> _Exercise brief_
Print the following entries without any change.

Stored dataset items
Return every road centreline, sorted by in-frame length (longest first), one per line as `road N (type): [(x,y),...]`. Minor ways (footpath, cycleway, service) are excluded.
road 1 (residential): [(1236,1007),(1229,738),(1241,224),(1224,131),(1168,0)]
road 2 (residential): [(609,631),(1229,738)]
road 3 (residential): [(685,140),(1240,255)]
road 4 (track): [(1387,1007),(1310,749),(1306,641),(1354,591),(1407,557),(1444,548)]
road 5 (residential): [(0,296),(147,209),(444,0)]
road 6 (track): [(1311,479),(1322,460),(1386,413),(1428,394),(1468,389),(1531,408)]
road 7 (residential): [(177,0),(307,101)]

> _Exercise answer_
Return every road centreline, sorted by in-frame length (longest first), one per line as `road N (type): [(x,y),...]`. Minor ways (footpath, cycleway, service) are excluded.
road 1 (residential): [(1236,1007),(1229,738),(1241,224),(1224,131),(1168,0)]
road 2 (residential): [(609,631),(1229,738)]
road 3 (residential): [(685,140),(1240,255)]
road 4 (track): [(1387,1007),(1310,749),(1306,641),(1354,591),(1407,557),(1444,548)]
road 5 (residential): [(0,296),(147,209),(444,0)]
road 6 (track): [(1311,479),(1322,460),(1386,413),(1428,394),(1468,389),(1531,408)]
road 7 (residential): [(177,0),(307,101)]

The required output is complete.